→ Work instruction
Reproduce each line from the records that holds "STEPPER".

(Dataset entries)
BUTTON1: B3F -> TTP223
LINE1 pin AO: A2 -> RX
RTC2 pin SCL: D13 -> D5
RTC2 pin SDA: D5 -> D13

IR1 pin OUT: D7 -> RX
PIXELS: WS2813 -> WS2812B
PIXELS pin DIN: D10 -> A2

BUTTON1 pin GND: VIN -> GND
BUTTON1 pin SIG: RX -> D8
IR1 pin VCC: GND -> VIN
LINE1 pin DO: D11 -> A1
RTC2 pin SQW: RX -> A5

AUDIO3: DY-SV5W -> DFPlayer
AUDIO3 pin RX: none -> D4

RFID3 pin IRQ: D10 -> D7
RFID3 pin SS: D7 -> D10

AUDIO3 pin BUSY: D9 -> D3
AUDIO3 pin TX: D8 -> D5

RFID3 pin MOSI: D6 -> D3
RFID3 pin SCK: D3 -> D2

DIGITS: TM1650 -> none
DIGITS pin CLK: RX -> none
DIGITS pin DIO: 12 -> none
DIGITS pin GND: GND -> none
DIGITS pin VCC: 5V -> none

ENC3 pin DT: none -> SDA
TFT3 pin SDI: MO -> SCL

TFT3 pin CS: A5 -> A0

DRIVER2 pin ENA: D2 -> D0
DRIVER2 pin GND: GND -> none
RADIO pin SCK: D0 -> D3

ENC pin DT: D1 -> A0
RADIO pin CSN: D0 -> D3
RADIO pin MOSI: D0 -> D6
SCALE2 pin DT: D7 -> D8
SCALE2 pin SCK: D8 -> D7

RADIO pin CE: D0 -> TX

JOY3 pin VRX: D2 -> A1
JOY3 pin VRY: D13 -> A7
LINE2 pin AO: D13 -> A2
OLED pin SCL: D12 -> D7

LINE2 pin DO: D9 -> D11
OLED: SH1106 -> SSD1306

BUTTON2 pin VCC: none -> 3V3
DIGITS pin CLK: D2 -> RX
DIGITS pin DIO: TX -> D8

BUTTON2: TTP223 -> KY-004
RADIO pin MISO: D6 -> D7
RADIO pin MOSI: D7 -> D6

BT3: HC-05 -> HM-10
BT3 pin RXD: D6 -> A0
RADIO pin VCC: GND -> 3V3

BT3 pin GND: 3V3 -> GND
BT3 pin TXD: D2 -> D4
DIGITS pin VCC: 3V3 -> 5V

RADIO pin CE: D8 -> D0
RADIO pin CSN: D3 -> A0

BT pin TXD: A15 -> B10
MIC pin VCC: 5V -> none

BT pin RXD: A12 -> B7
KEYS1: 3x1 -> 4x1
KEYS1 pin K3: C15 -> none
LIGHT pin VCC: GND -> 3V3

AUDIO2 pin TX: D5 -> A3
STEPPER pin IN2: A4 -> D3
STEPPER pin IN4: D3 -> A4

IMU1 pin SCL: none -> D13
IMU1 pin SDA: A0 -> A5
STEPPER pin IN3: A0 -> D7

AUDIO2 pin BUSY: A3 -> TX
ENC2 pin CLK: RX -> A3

→ Answer for the task
STEPPER pin IN2: A4 -> D3
STEPPER pin IN4: D3 -> A4
STEPPER pin IN3: A0 -> D7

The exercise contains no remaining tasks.